(Saved data entries)
####
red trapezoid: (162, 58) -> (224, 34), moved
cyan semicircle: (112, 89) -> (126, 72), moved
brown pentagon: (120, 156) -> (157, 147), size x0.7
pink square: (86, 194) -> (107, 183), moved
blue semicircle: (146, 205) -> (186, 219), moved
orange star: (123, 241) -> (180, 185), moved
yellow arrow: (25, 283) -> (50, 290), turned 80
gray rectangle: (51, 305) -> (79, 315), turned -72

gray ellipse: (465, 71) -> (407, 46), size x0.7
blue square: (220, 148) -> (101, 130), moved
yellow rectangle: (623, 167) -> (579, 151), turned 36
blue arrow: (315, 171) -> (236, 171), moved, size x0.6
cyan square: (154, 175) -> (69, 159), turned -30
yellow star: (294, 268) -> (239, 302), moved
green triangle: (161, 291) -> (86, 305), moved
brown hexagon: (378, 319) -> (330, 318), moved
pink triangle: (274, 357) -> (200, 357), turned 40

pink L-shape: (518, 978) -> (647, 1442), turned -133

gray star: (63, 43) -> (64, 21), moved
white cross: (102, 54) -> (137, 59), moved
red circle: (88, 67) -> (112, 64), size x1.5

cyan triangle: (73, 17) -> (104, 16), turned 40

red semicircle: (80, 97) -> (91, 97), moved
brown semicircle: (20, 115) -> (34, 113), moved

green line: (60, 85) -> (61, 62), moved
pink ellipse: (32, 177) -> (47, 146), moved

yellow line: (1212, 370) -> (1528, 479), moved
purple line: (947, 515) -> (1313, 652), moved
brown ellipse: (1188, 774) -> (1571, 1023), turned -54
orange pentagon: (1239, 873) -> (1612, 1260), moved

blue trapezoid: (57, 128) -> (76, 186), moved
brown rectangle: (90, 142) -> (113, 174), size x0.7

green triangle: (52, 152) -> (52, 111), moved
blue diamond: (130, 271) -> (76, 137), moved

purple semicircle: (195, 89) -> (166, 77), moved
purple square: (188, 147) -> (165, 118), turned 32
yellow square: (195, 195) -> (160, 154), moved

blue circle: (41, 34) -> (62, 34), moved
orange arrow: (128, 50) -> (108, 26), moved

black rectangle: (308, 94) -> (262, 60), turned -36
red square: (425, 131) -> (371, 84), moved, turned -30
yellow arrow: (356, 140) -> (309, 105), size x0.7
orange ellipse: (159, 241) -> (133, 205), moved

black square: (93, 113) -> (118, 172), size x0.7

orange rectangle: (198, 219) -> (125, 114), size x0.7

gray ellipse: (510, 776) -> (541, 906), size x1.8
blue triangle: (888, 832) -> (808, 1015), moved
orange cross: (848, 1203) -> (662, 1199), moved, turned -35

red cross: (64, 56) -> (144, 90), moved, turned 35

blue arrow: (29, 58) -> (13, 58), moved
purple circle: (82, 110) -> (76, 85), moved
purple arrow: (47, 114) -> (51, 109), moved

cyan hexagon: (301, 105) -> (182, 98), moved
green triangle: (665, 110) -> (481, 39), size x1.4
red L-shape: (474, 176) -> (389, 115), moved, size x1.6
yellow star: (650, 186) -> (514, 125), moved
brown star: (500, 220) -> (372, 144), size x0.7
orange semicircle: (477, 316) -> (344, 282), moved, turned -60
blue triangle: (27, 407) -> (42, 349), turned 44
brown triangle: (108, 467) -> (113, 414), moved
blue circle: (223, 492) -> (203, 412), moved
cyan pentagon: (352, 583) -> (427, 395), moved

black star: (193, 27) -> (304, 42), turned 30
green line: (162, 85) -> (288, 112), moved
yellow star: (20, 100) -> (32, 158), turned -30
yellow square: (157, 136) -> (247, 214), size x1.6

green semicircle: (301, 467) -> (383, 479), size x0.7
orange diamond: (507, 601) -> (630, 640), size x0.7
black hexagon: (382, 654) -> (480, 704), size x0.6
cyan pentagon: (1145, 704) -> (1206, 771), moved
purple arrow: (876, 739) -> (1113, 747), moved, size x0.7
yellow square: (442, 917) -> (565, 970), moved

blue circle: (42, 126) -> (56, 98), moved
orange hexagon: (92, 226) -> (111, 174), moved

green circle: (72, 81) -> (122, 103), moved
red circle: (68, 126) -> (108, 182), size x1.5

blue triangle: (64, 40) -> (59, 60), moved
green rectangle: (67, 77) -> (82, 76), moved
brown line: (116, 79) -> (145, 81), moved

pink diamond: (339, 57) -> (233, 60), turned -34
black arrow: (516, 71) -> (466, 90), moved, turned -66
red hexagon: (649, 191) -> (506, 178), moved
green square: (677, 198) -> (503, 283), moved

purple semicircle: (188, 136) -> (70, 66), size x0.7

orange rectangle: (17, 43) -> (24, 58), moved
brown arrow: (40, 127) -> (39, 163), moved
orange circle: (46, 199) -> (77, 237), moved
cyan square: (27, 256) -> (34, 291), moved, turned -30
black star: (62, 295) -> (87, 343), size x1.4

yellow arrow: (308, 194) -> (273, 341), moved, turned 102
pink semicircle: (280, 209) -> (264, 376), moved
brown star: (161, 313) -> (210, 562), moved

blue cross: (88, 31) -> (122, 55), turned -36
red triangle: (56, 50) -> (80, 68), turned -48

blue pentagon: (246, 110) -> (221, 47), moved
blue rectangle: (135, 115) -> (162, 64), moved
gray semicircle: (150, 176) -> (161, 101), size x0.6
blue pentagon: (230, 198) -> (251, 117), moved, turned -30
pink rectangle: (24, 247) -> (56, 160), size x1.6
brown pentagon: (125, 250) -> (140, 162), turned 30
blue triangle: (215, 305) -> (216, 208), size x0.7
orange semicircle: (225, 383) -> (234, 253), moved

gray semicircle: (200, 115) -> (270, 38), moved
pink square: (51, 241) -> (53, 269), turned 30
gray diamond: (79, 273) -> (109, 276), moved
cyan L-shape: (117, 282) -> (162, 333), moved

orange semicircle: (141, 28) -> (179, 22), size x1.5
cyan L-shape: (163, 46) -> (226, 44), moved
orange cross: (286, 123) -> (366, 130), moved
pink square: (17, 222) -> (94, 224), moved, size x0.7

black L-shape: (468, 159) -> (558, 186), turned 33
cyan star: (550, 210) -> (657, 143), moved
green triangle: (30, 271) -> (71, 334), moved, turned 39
####
§ What to work on: Retype only the stretch of lines above starting at the one with "orange ellipse: (159, 241)" and stopping at the one with "brown star: (500, 220)", exactly as written, with both kept.

§ Finished exercise:
orange ellipse: (159, 241) -> (133, 205), moved

black square: (93, 113) -> (118, 172), size x0.7

orange rectangle: (198, 219) -> (125, 114), size x0.7

gray ellipse: (510, 776) -> (541, 906), size x1.8
blue triangle: (888, 832) -> (808, 1015), moved
orange cross: (848, 1203) -> (662, 1199), moved, turned -35

red cross: (64, 56) -> (144, 90), moved, turned 35

blue arrow: (29, 58) -> (13, 58), moved
purple circle: (82, 110) -> (76, 85), moved
purple arrow: (47, 114) -> (51, 109), moved

cyan hexagon: (301, 105) -> (182, 98), moved
green triangle: (665, 110) -> (481, 39), size x1.4
red L-shape: (474, 176) -> (389, 115), moved, size x1.6
yellow star: (650, 186) -> (514, 125), moved
brown star: (500, 220) -> (372, 144), size x0.7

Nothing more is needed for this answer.